## [Required work]
Copy the entries below with each "top-left" replaced by "upper-left", changing nothing else.

## [Record set]
_ _ _ _

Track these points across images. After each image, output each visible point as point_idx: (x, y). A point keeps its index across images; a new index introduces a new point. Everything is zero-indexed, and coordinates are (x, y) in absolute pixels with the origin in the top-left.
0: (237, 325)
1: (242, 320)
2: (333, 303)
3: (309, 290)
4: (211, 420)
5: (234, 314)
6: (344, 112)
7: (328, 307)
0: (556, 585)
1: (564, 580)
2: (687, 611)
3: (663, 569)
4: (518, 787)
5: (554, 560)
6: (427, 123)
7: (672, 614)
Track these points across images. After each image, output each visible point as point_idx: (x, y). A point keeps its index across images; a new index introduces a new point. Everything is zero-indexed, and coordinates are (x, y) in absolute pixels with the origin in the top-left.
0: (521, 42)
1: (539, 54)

_ _ _ _

## [Task response]
Track these points across images. After each image, output each visible point as point_idx: (x, y). A point keeps its index across images; a new index introduces a new point. Everything is zero-indexed, and coordinates are (x, y) in absolute pixels with the origin in the upper-left.
0: (237, 325)
1: (242, 320)
2: (333, 303)
3: (309, 290)
4: (211, 420)
5: (234, 314)
6: (344, 112)
7: (328, 307)
0: (556, 585)
1: (564, 580)
2: (687, 611)
3: (663, 569)
4: (518, 787)
5: (554, 560)
6: (427, 123)
7: (672, 614)
Track these points across images. After each image, output each visible point as point_idx: (x, y). A point keeps its index across images; a new index introduces a new point. Everything is zero-indexed, and coordinates are (x, y) in absolute pixels with the origin in the upper-left.
0: (521, 42)
1: (539, 54)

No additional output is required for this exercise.